-- MATERIAL FOR THIS EXERCISE follows --

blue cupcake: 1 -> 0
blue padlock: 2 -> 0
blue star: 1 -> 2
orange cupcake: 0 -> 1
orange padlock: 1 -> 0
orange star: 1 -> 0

-- MATERIAL FOR THIS EXERCISE concluded --
-- MATERIAL FOR THIS EXERCISE follows --

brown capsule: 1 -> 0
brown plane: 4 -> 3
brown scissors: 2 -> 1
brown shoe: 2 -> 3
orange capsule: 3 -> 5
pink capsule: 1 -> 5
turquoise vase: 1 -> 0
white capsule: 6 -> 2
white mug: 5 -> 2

-- MATERIAL FOR THIS EXERCISE concluded --

## EXERCISE DESCRIPTION:
Would you retype the lines above from the one with "brown capsule: 1 -> 0" down to the one with "white mug: 5 -> 2", word for word, both ends included and no other lines?

## RESPONSE TO THE EXERCISE:
brown capsule: 1 -> 0
brown plane: 4 -> 3
brown scissors: 2 -> 1
brown shoe: 2 -> 3
orange capsule: 3 -> 5
pink capsule: 1 -> 5
turquoise vase: 1 -> 0
white capsule: 6 -> 2
white mug: 5 -> 2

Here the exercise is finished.